- **PROBLEM**
Which lines in the records below contain the word "button"? Copy each one out.

- **Before-and-after change records**
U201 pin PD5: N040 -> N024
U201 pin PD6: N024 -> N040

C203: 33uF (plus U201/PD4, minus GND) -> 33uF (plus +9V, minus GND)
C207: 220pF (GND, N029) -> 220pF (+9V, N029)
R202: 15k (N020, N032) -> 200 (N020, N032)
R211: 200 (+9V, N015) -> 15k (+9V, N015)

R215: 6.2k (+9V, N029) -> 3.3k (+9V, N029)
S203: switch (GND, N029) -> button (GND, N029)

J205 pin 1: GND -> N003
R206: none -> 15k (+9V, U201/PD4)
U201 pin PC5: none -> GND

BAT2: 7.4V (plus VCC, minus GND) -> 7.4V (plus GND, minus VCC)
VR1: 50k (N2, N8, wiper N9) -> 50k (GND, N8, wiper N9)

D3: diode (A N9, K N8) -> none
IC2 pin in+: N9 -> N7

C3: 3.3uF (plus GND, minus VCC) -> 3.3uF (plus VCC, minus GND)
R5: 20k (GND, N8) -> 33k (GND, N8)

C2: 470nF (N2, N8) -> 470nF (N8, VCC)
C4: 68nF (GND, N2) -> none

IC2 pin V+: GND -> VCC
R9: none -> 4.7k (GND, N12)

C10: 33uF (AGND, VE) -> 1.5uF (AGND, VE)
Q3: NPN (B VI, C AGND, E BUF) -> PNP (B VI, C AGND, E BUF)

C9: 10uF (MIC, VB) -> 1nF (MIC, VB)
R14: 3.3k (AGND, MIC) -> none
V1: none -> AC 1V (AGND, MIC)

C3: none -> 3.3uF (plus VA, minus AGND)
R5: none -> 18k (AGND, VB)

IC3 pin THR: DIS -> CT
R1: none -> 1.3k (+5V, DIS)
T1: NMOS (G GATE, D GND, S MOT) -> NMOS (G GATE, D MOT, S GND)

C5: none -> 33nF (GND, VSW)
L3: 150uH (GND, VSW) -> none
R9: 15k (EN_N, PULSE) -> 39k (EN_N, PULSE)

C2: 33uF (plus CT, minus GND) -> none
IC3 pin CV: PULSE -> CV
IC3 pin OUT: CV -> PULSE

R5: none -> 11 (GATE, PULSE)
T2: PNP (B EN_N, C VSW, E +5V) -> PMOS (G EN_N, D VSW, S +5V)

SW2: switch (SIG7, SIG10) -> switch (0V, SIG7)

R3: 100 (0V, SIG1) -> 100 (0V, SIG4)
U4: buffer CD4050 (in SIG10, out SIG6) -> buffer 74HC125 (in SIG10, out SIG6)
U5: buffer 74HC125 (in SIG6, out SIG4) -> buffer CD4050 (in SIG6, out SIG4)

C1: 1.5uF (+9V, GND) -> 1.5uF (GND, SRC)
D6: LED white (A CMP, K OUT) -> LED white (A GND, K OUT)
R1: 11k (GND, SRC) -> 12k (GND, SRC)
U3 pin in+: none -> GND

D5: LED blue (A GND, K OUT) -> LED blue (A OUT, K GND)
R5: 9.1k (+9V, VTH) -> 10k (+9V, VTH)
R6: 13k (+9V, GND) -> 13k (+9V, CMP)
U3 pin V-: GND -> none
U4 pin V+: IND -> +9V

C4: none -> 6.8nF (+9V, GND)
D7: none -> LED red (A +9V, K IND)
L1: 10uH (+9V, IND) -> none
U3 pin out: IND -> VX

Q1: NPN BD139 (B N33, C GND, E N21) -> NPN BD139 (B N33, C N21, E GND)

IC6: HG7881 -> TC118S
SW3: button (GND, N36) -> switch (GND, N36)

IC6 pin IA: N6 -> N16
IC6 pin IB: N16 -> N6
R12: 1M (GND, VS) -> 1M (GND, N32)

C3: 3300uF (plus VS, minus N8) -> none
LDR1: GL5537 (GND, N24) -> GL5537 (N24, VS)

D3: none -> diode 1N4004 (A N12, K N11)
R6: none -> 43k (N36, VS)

- **COMPLETED EXERCISE**
S203: switch (GND, N029) -> button (GND, N029)
SW3: button (GND, N36) -> switch (GND, N36)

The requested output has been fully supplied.